> _TASK DETAILS_
The listing below has to be output exactly as given, less its pictures.

> _INFORMATION SUPPLIED_
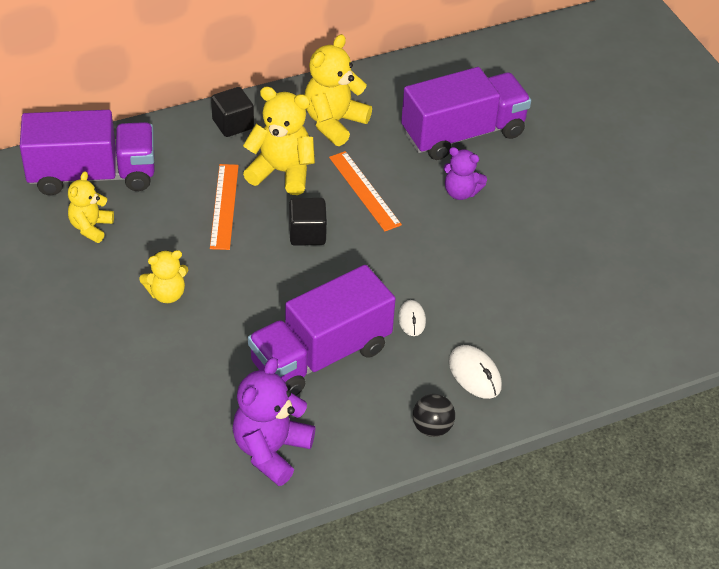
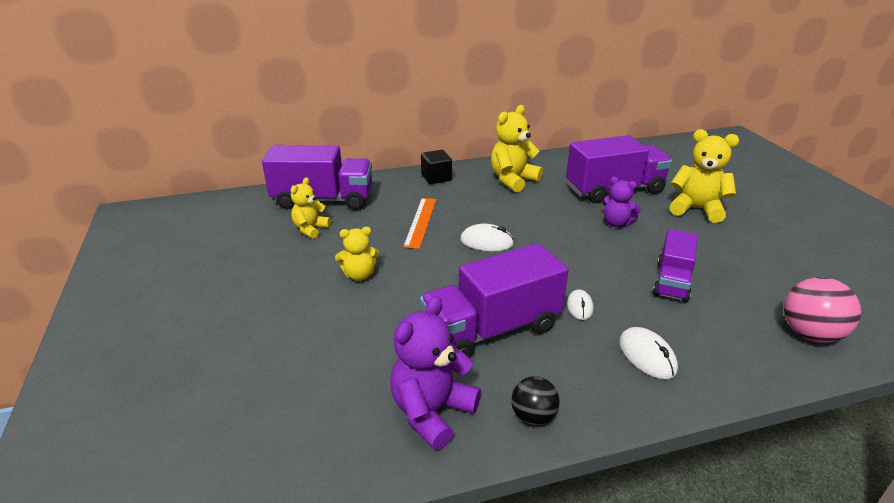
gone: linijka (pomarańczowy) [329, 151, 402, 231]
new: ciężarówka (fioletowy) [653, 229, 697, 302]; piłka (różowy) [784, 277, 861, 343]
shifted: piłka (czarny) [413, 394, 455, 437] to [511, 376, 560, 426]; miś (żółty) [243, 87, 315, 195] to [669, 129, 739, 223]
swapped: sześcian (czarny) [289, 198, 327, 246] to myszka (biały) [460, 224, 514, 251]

> _RESULT FOR THIS TASK_
gone: linijka (pomarańczowy) [329, 151, 402, 231]
new: ciężarówka (fioletowy) [653, 229, 697, 302]; piłka (różowy) [784, 277, 861, 343]
shifted: piłka (czarny) [413, 394, 455, 437] to [511, 376, 560, 426]; miś (żółty) [243, 87, 315, 195] to [669, 129, 739, 223]
swapped: sześcian (czarny) [289, 198, 327, 246] to myszka (biały) [460, 224, 514, 251]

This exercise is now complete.